Structured diff data:
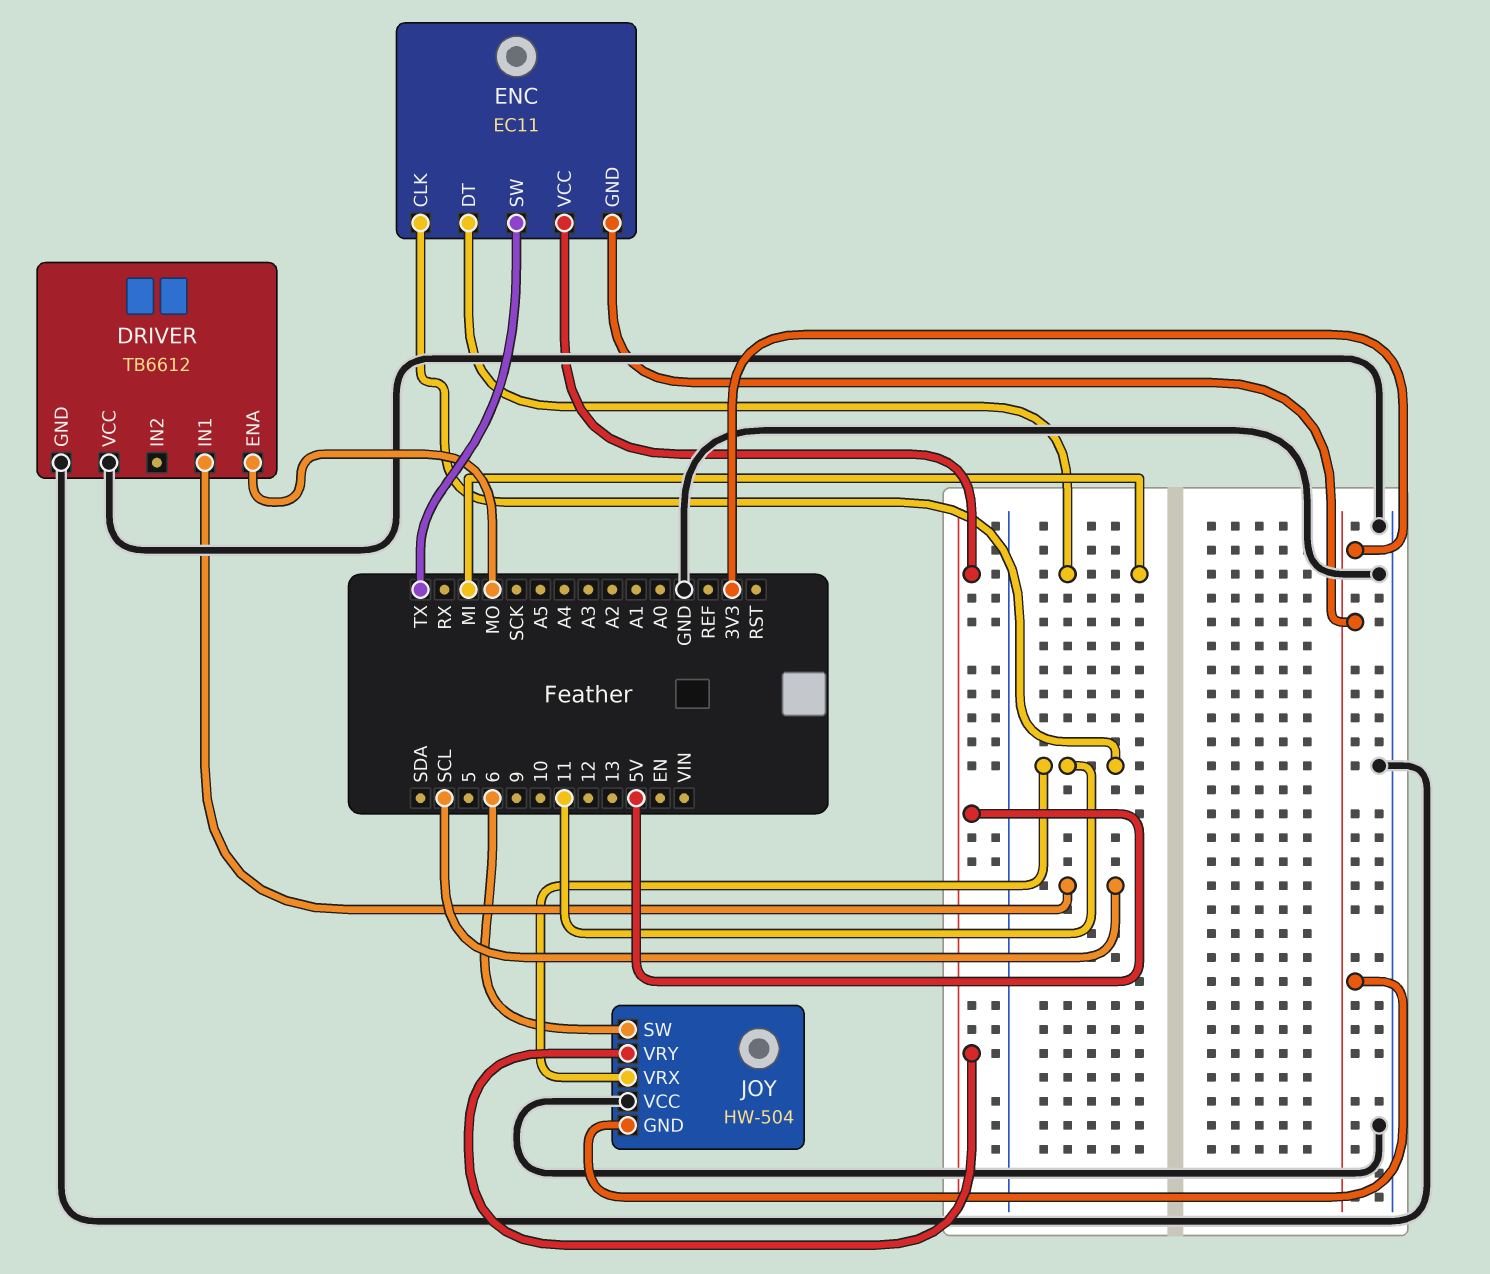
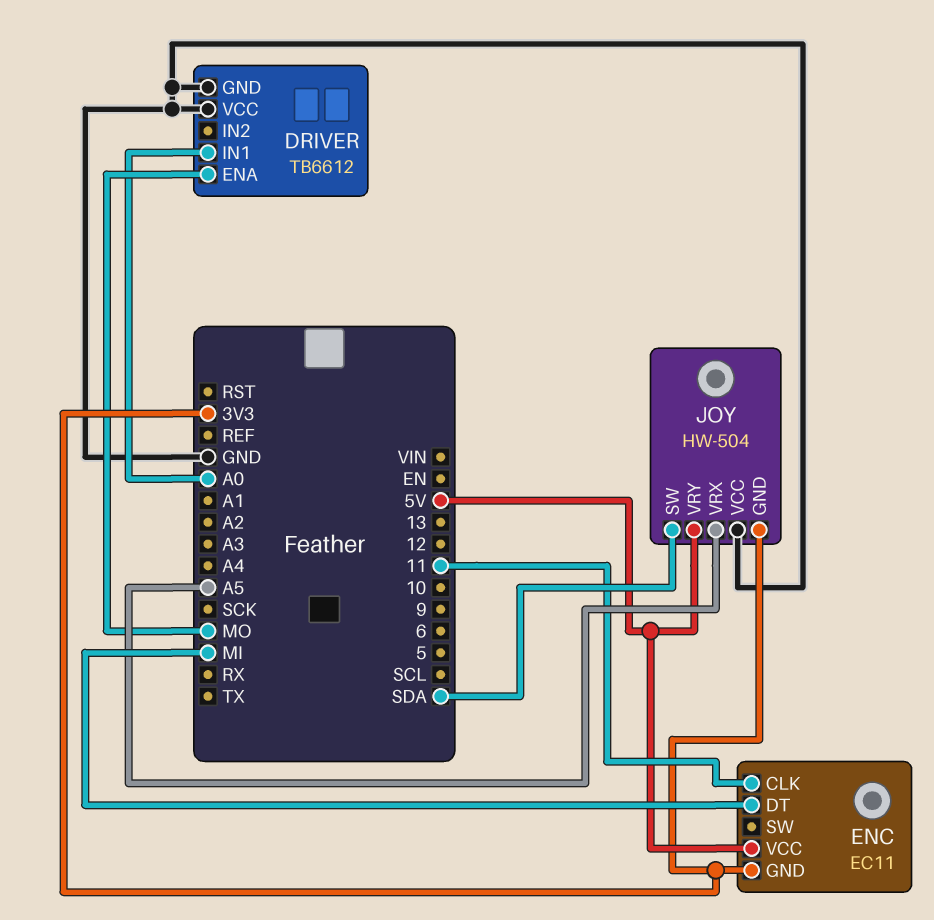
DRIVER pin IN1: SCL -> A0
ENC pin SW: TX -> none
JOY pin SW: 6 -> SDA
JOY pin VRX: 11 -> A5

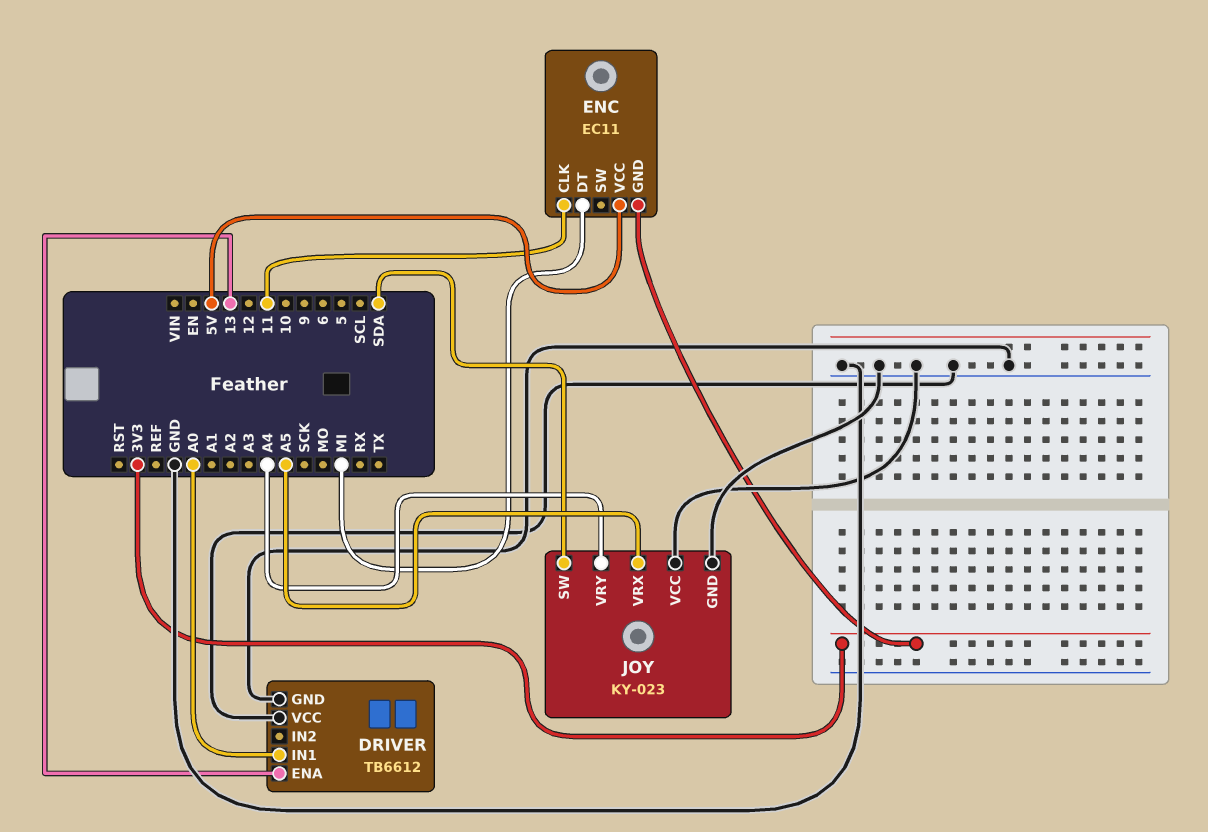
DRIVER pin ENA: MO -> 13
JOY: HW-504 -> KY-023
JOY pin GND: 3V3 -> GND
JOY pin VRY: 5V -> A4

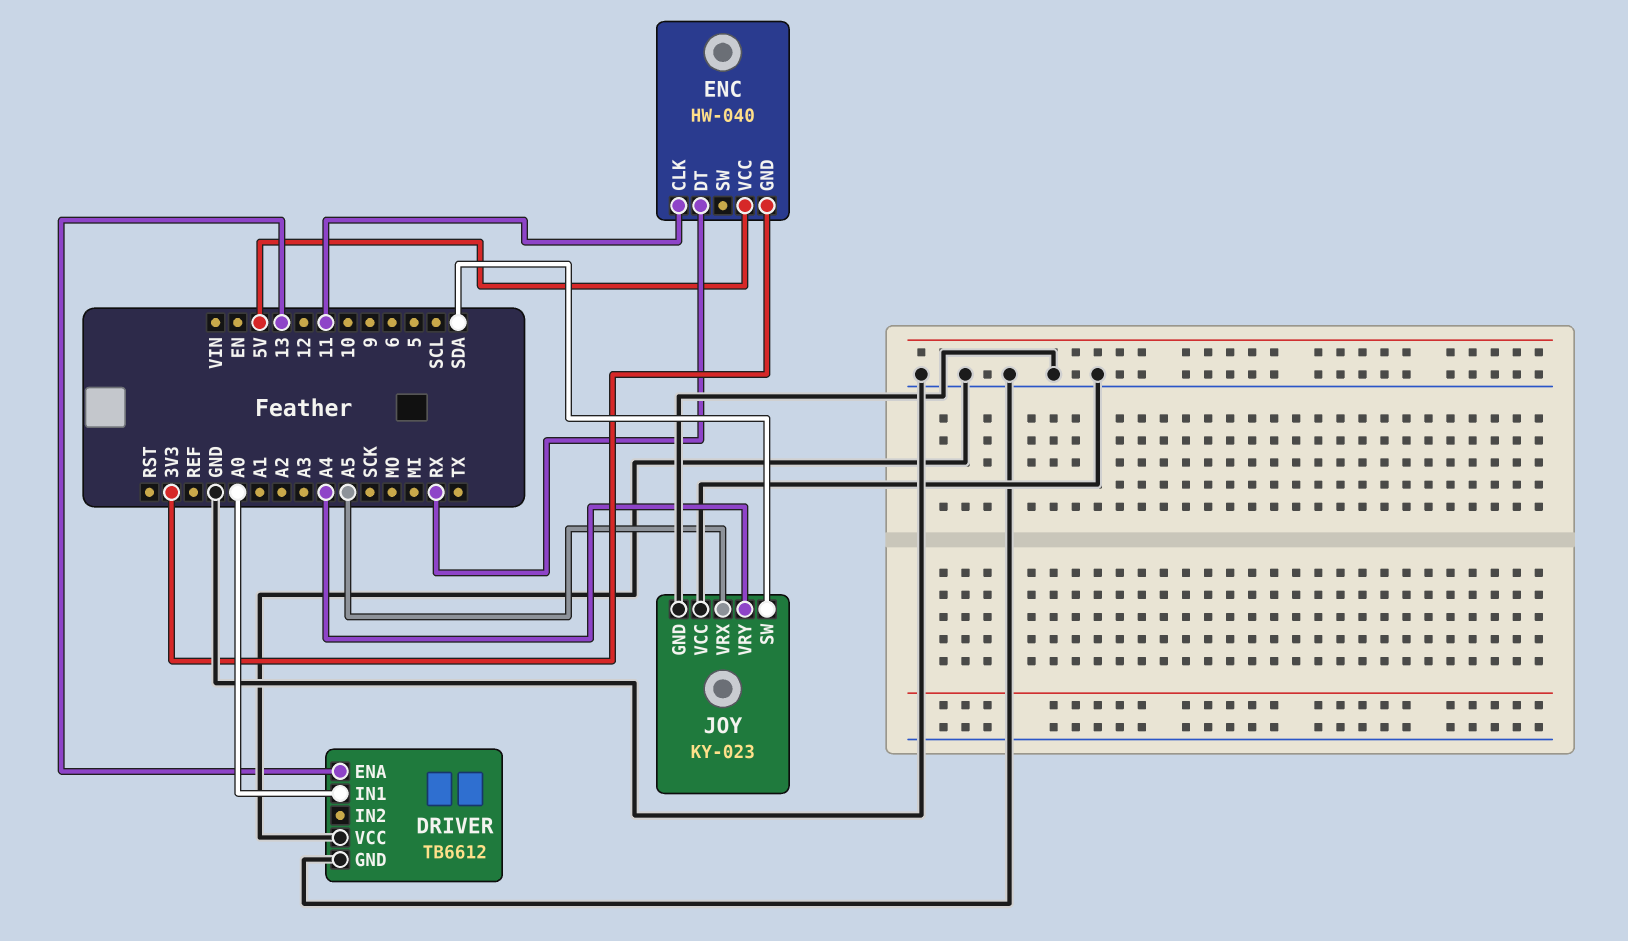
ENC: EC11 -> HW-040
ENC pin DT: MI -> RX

• [TO DO]: Leaving out the pictures, output each line above exactly as it is.

• [RESULT FOR THIS EXERCISE]:
DRIVER pin IN1: SCL -> A0
ENC pin SW: TX -> none
JOY pin SW: 6 -> SDA
JOY pin VRX: 11 -> A5

DRIVER pin ENA: MO -> 13
JOY: HW-504 -> KY-023
JOY pin GND: 3V3 -> GND
JOY pin VRY: 5V -> A4

ENC: EC11 -> HW-040
ENC pin DT: MI -> RX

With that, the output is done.